» ACTION ITEM
Leave the pictures out. Transcribe exactly every line from the start of the records through the one containing "green dumbbell [608,119,689,161]".

» AVAILABLE DATA
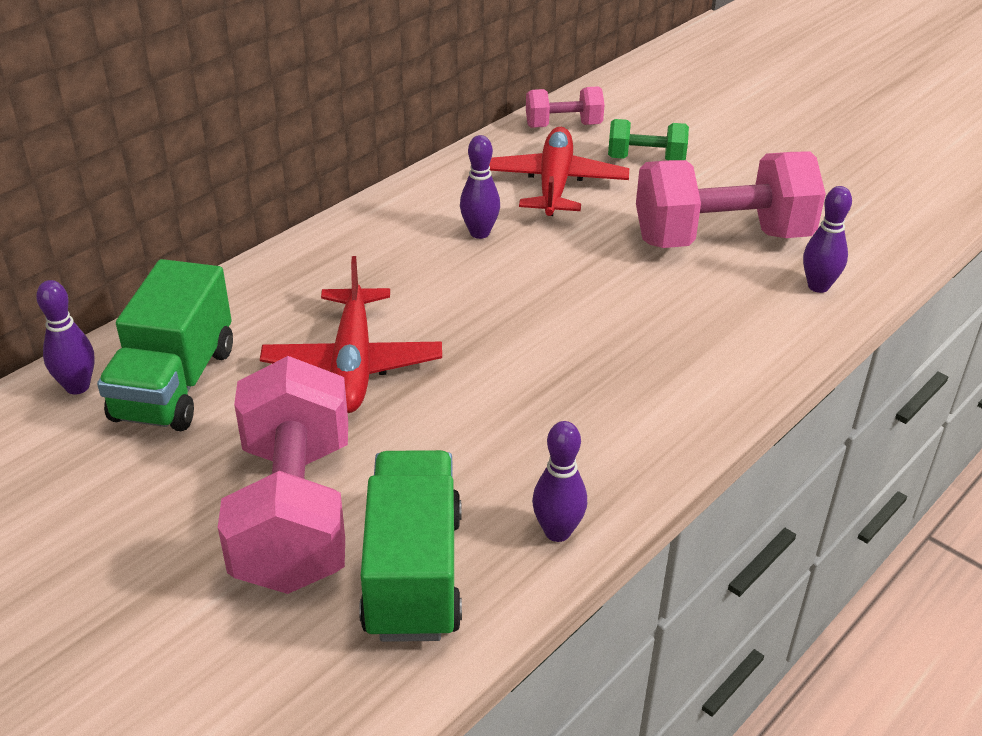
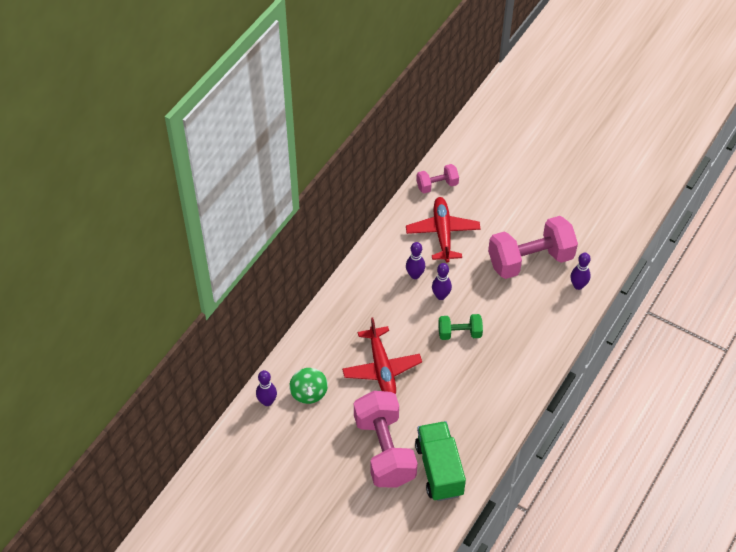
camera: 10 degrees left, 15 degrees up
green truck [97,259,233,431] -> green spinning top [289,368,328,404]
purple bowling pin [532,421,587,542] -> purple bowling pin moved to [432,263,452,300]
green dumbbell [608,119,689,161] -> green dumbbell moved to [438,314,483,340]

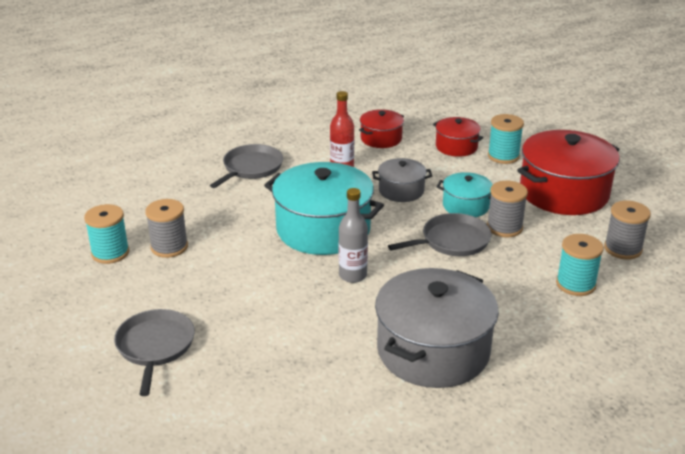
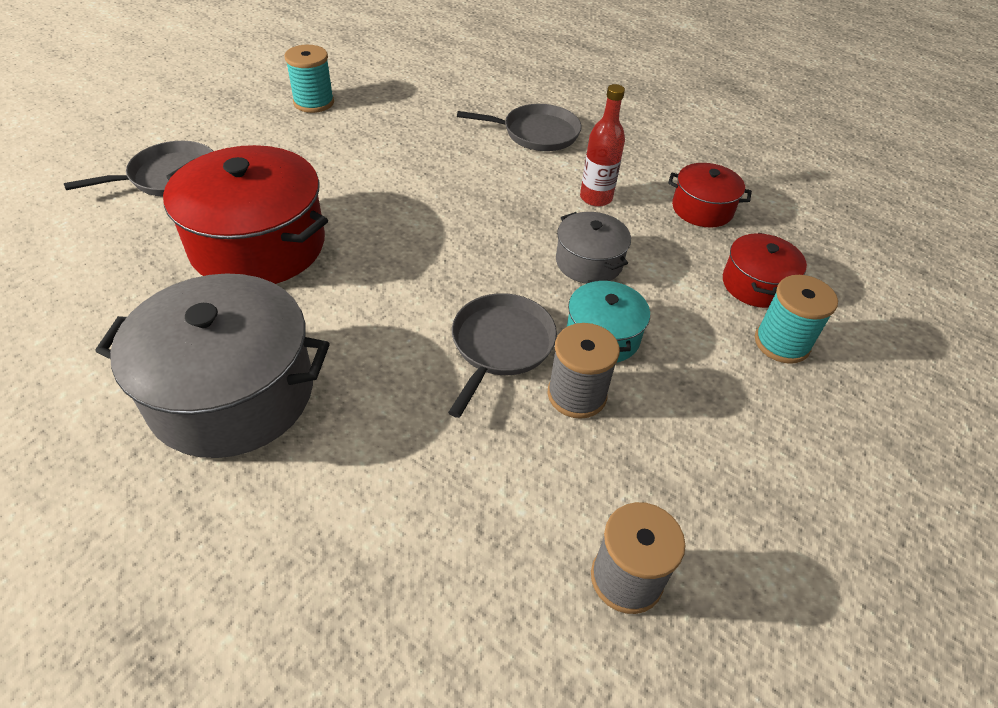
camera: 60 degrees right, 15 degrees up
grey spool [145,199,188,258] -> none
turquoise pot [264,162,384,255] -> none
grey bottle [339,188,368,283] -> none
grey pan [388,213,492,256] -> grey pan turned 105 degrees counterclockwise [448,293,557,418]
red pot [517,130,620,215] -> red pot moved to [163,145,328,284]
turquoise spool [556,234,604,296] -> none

» OUTPUT FOR THIS TASK
camera: 10 degrees left, 15 degrees up
green truck [97,259,233,431] -> green spinning top [289,368,328,404]
purple bowling pin [532,421,587,542] -> purple bowling pin moved to [432,263,452,300]
green dumbbell [608,119,689,161] -> green dumbbell moved to [438,314,483,340]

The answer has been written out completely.